Records excerpted from a collection:
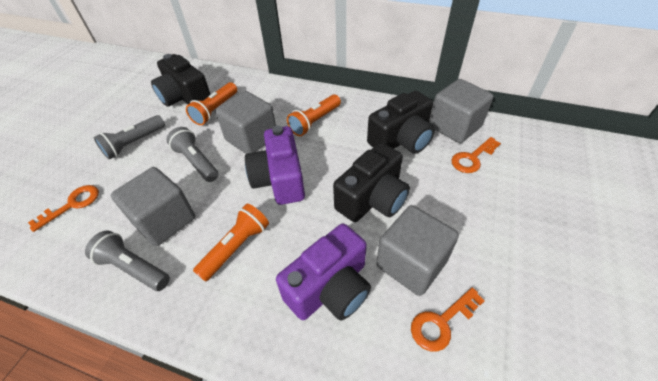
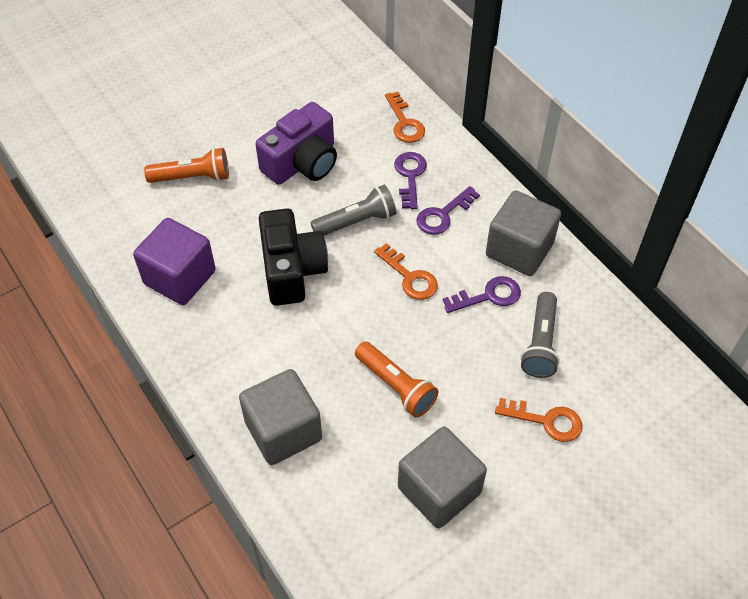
black camera: 3 -> 1
grey cube: 4 -> 3
grey flashlight: 3 -> 2
orange flashlight: 3 -> 2
purple camera: 2 -> 1
purple cube: 0 -> 1
purple key: 0 -> 3

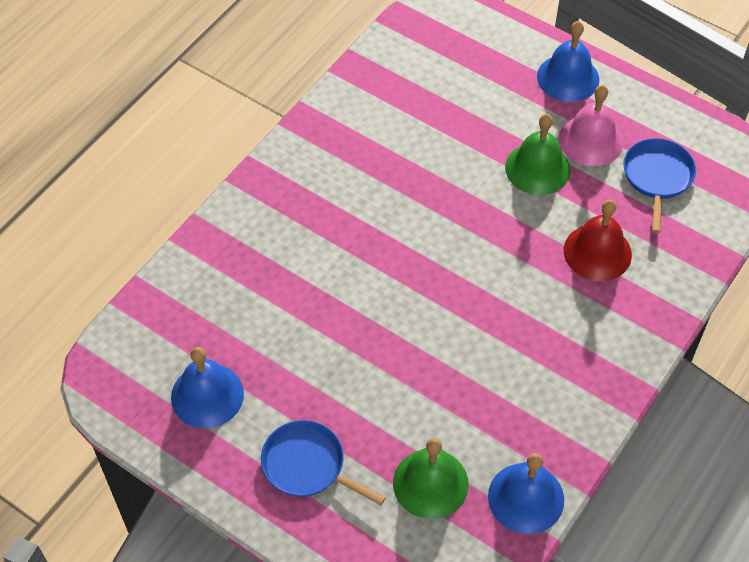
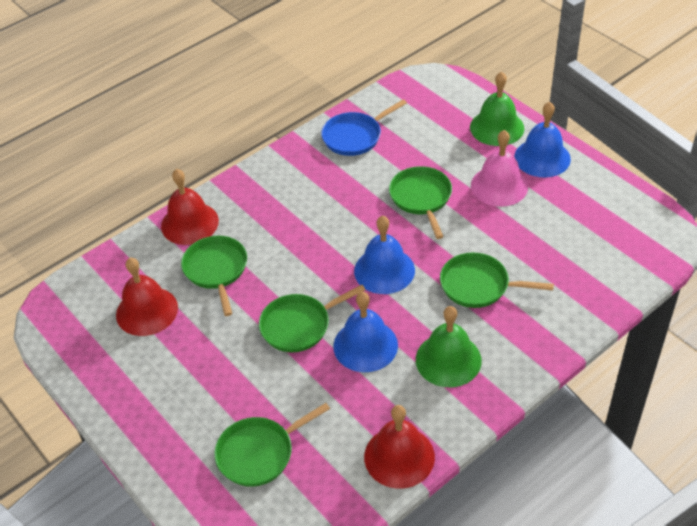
blue pan: 2 -> 1
green pan: 0 -> 5
red bell: 1 -> 3

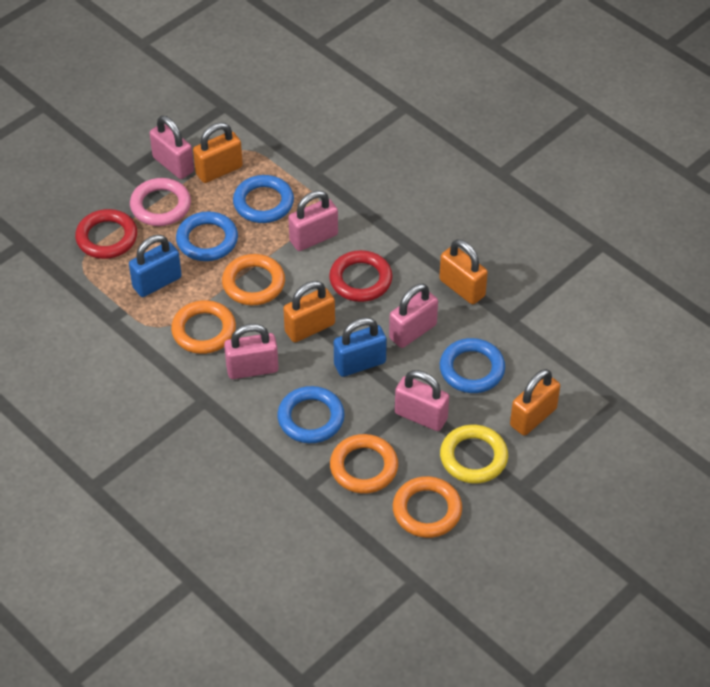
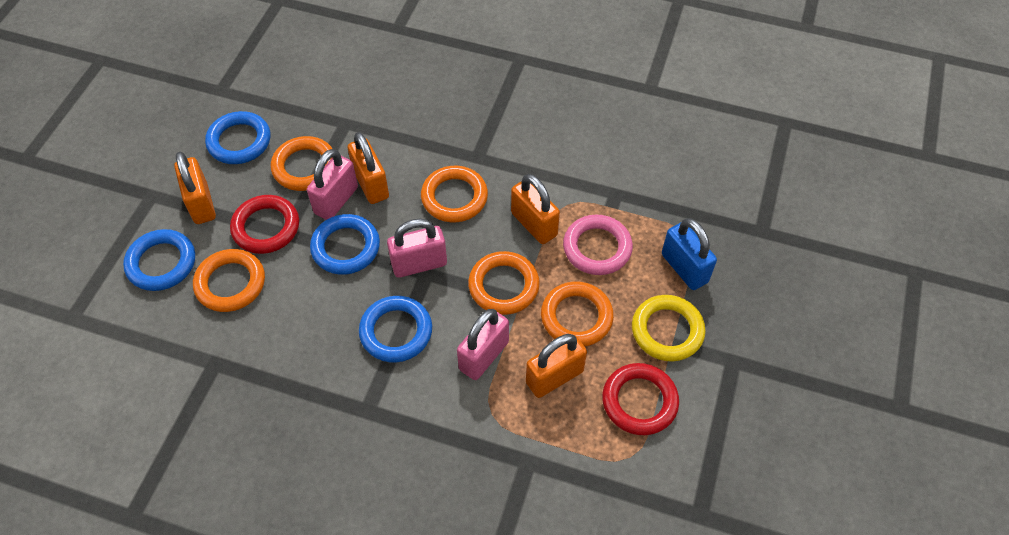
blue padlock: 2 -> 1
orange ring: 4 -> 5
pink padlock: 5 -> 3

### EXERCISE OBJECTIVE
Above are some records. Copy each of their lines that holds the string "purple".

### OUTPUT FOR THIS TASK
purple camera: 2 -> 1
purple cube: 0 -> 1
purple key: 0 -> 3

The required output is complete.